Data for review section start

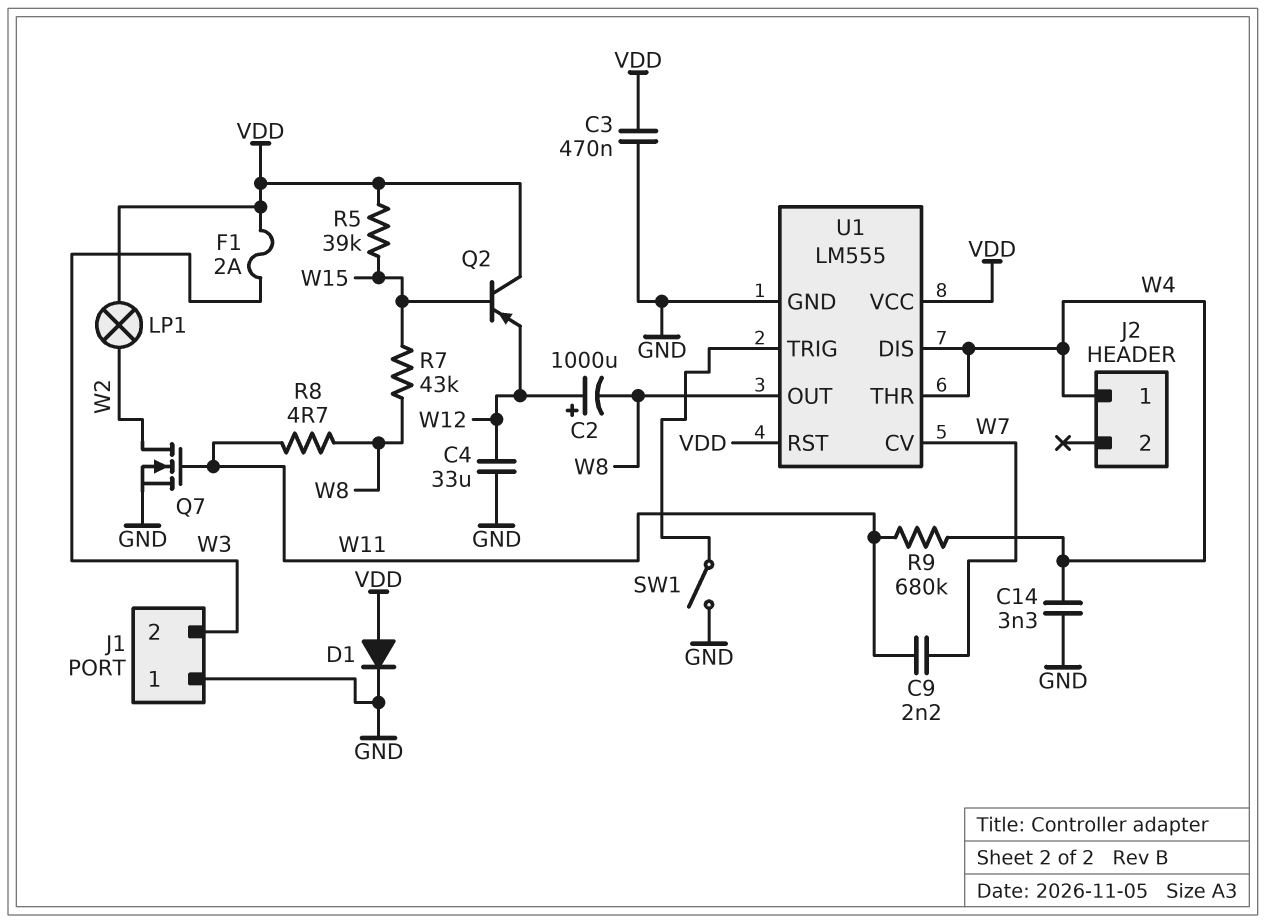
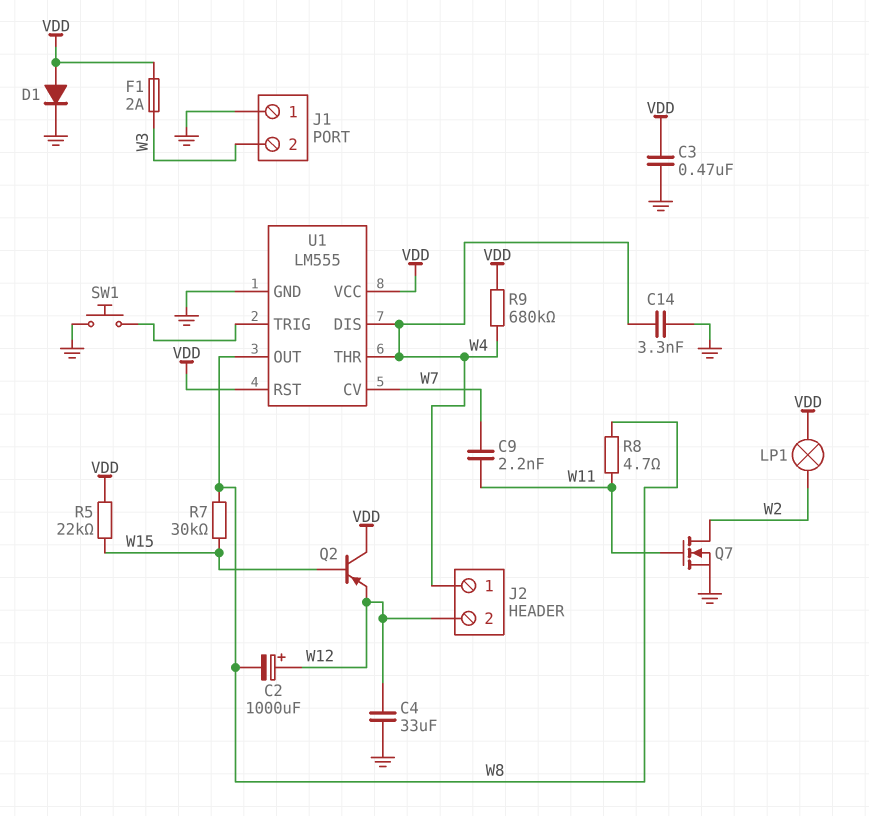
J2 pin 2: none -> W12
R5: 39k (VDD, W15) -> 22k (VDD, W15)
R7: 43k (W8, W15) -> 30k (W8, W15)
R9: 680k (W4, W11) -> 680k (VDD, W4)
SW1: switch (GND, U1/TRIG) -> button (GND, U1/TRIG)

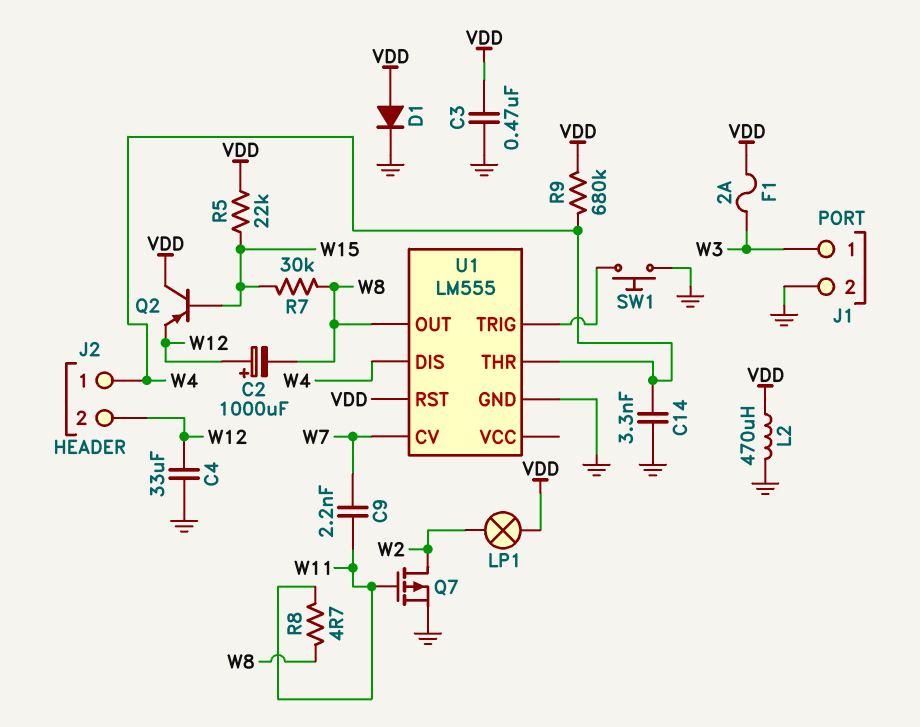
J1 pin 1: GND -> W3
J1 pin 2: W3 -> GND
L2: none -> 470uH (GND, VDD)
Q7: NMOS (G W11, D W2, S GND) -> PMOS (G W11, D W2, S GND)
U1 pin VCC: VDD -> none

Data for review section end

What to do => Write out, word for word, the line containing "R9: 680k (W4, W11) -> 680k (VDD, W4)" and each line after it to the end of the data, and nothing more. Drop the pictures.

Reply =>
R9: 680k (W4, W11) -> 680k (VDD, W4)
SW1: switch (GND, U1/TRIG) -> button (GND, U1/TRIG)

J1 pin 1: GND -> W3
J1 pin 2: W3 -> GND
L2: none -> 470uH (GND, VDD)
Q7: NMOS (G W11, D W2, S GND) -> PMOS (G W11, D W2, S GND)
U1 pin VCC: VDD -> none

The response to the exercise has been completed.